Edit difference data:
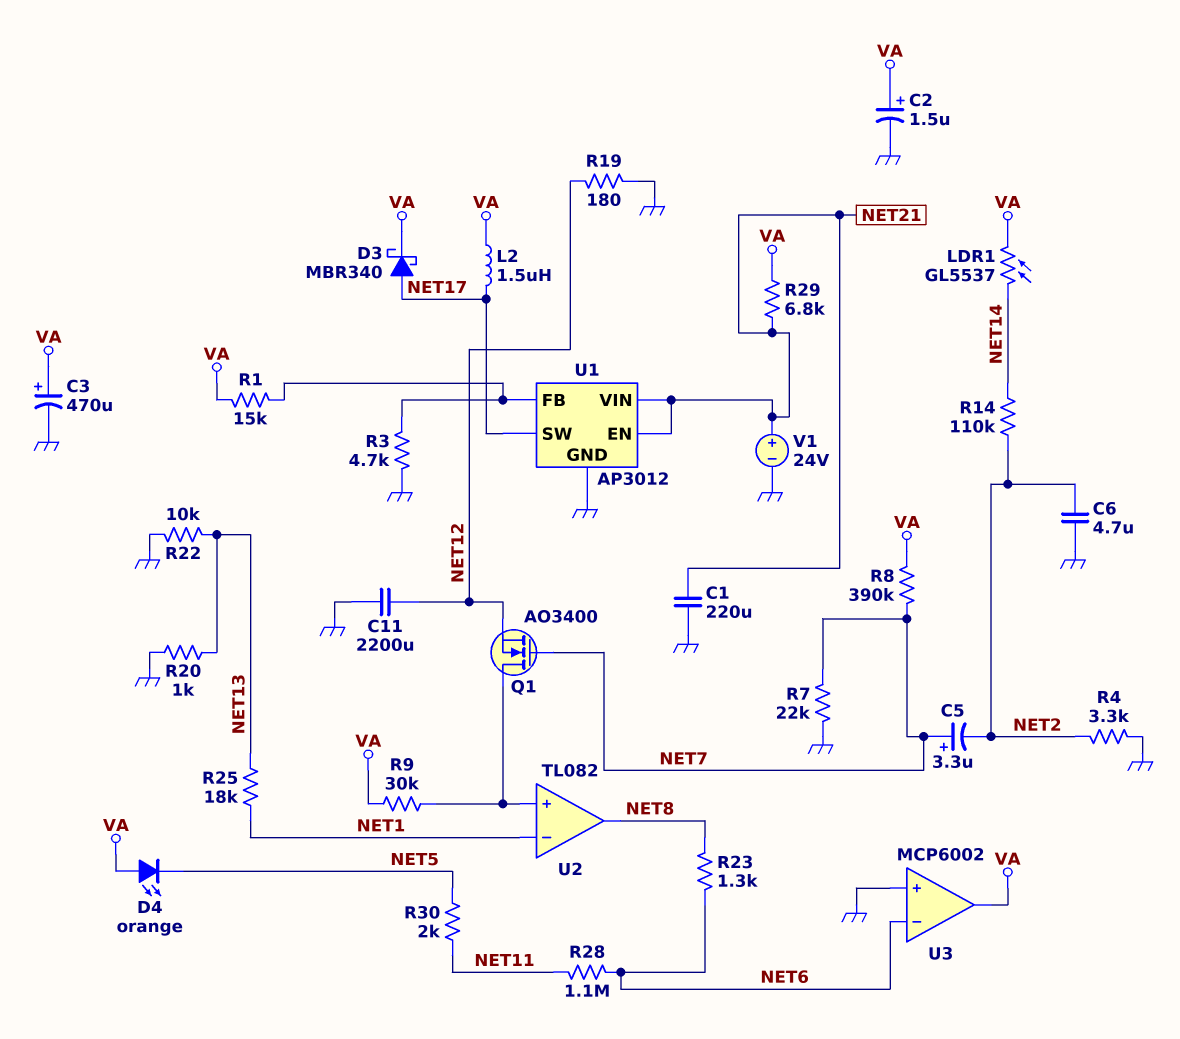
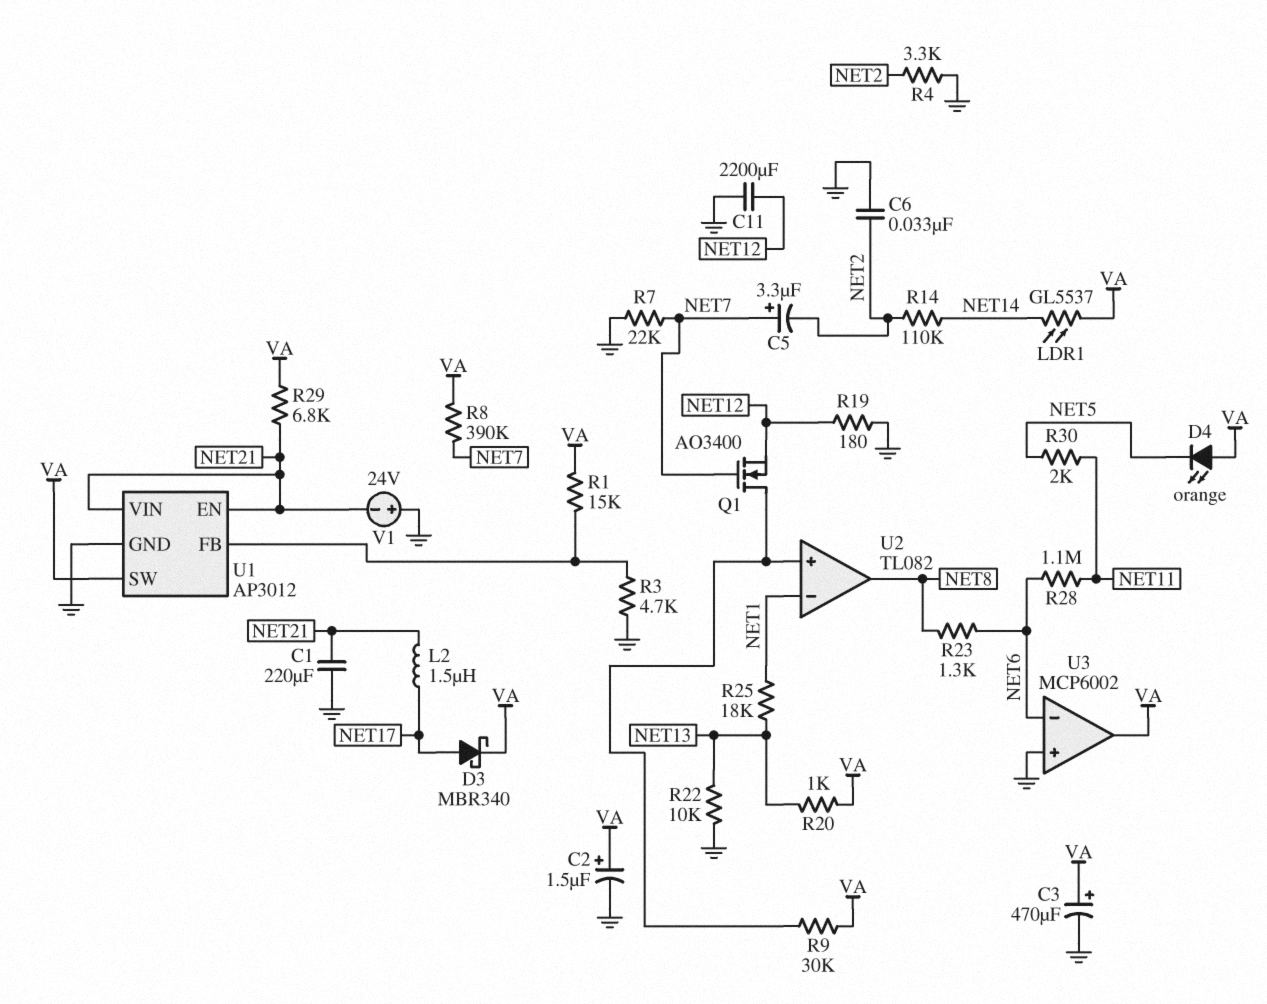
C6: 4.7uF (GND, NET2) -> 33nF (GND, NET2)
L2: 1.5uH (NET17, VA) -> 1.5uH (NET17, NET21)
R20: 1k (GND, NET13) -> 1k (NET13, VA)
U1 pin SW: NET17 -> VA
V1: 24V (plus NET21, minus GND) -> 24V (plus GND, minus NET21)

#### [About this exercise]
Keep the pictures out of your copy, and repeat every entry above exactly.

#### [Answer to the problem]
C6: 4.7uF (GND, NET2) -> 33nF (GND, NET2)
L2: 1.5uH (NET17, VA) -> 1.5uH (NET17, NET21)
R20: 1k (GND, NET13) -> 1k (NET13, VA)
U1 pin SW: NET17 -> VA
V1: 24V (plus NET21, minus GND) -> 24V (plus GND, minus NET21)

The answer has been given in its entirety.